** Task material follows **

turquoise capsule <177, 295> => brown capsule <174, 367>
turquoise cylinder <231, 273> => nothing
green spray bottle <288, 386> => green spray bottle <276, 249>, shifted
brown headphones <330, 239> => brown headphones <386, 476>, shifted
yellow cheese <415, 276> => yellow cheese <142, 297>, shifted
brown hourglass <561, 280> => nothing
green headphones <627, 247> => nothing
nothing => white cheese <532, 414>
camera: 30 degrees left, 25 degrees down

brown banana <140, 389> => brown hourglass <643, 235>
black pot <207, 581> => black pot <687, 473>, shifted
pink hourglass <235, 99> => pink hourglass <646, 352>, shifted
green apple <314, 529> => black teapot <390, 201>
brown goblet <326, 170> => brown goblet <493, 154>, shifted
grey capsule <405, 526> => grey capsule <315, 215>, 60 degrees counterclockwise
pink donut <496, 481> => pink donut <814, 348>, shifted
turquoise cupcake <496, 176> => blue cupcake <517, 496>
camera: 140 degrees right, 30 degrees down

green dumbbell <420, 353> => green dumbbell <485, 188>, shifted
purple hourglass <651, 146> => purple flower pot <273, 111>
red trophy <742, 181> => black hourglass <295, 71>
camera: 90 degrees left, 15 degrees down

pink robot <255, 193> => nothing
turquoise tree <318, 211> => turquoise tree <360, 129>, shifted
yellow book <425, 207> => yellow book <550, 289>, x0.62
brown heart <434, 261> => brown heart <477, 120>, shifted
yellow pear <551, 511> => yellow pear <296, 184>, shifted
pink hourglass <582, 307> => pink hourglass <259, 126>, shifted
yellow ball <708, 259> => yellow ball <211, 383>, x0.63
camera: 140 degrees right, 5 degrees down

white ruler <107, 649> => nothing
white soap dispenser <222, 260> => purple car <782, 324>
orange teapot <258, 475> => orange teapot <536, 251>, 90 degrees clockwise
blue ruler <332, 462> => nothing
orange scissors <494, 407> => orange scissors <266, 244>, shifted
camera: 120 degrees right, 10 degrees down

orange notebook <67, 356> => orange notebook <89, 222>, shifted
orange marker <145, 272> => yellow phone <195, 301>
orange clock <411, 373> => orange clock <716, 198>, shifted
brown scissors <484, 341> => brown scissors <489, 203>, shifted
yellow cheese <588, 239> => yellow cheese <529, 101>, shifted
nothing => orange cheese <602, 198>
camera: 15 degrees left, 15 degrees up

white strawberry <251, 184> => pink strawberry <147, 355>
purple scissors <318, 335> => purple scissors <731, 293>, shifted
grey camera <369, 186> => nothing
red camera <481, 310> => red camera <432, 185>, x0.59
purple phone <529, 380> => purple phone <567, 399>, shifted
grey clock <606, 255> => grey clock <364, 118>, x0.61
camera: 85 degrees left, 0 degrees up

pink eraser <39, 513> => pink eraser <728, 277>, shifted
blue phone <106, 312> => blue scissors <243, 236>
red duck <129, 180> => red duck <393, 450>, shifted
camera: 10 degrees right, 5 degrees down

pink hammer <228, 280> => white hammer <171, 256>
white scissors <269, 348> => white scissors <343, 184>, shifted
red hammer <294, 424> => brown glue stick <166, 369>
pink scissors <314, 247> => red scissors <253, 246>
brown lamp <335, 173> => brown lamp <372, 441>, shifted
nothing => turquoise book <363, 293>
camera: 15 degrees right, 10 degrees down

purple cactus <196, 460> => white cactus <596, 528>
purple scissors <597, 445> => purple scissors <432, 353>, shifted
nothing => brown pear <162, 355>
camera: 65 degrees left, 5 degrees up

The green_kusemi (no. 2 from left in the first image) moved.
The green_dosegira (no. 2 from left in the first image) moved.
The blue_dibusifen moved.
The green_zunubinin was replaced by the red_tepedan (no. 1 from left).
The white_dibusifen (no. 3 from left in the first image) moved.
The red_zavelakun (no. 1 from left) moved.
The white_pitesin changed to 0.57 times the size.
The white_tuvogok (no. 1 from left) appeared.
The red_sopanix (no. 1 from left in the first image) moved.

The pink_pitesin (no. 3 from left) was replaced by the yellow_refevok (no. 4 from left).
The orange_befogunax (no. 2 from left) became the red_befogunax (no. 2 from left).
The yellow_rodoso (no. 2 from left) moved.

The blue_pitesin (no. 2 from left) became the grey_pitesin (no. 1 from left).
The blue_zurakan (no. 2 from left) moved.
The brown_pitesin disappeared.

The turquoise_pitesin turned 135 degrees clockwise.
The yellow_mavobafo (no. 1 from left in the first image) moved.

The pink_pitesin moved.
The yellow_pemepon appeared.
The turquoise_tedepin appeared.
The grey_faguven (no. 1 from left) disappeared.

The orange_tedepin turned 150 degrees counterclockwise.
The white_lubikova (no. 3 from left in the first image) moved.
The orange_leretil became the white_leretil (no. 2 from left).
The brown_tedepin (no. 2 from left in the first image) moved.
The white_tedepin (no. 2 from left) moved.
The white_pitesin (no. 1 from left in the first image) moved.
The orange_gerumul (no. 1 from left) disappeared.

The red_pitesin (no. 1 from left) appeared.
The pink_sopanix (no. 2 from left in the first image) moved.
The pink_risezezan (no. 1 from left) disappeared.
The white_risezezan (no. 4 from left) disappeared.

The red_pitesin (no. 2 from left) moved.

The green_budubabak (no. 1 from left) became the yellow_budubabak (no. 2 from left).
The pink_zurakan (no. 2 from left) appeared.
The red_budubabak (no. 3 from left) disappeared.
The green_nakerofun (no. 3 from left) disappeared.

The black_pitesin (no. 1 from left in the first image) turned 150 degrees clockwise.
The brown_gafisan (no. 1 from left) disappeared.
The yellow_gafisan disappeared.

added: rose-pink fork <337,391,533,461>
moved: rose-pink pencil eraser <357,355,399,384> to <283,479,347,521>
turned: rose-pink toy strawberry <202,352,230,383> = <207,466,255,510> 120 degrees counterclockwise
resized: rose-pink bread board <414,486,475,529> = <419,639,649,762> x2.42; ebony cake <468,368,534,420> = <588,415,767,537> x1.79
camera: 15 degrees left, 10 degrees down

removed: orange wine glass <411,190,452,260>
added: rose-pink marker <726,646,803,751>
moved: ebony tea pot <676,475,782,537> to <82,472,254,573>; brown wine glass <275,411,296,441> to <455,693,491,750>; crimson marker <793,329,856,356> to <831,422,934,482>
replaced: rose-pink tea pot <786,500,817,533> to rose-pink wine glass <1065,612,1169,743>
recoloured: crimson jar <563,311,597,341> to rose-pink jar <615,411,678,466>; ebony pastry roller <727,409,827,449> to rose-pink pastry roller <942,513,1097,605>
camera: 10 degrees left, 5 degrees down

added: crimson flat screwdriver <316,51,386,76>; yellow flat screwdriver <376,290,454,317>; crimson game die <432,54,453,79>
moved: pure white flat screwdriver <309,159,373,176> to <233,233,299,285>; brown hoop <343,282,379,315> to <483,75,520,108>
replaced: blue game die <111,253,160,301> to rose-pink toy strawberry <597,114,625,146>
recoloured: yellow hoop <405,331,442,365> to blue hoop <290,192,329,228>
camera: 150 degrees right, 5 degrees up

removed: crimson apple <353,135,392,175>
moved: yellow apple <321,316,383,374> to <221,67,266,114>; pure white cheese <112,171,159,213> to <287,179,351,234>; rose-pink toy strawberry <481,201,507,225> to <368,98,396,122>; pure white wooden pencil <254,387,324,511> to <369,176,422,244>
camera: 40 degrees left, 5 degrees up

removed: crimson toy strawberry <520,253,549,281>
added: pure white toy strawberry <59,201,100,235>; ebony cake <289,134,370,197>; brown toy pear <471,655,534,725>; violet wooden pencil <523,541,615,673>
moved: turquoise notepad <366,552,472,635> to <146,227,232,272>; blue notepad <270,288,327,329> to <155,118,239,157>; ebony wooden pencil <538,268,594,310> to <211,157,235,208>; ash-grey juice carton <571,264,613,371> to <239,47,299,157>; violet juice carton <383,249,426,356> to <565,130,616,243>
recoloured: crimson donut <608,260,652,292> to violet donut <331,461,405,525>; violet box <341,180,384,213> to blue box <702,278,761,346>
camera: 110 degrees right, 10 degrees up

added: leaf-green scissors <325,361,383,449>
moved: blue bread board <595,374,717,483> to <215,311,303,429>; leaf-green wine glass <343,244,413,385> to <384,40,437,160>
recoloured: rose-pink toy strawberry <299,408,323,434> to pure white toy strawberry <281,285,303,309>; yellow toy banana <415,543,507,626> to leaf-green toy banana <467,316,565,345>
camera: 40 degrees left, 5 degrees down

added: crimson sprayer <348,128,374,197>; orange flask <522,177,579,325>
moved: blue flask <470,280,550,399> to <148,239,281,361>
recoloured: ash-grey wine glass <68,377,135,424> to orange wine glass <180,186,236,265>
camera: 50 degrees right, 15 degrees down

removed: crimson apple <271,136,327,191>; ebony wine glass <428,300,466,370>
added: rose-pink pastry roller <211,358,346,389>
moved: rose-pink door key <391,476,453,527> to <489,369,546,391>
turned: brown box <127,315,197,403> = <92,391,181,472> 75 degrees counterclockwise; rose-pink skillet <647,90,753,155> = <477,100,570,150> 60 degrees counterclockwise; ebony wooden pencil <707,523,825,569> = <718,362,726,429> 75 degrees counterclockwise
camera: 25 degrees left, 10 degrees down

** End of Task material **

Using the data above, extract exactly the lines from the one that holds "turquoise cylinder <231, 273> => nothing" to the one that holds "yellow cheese <415, 276>", both ends included, and no others.

§ **Solution**:
turquoise cylinder <231, 273> => nothing
green spray bottle <288, 386> => green spray bottle <276, 249>, shifted
brown headphones <330, 239> => brown headphones <386, 476>, shifted
yellow cheese <415, 276> => yellow cheese <142, 297>, shifted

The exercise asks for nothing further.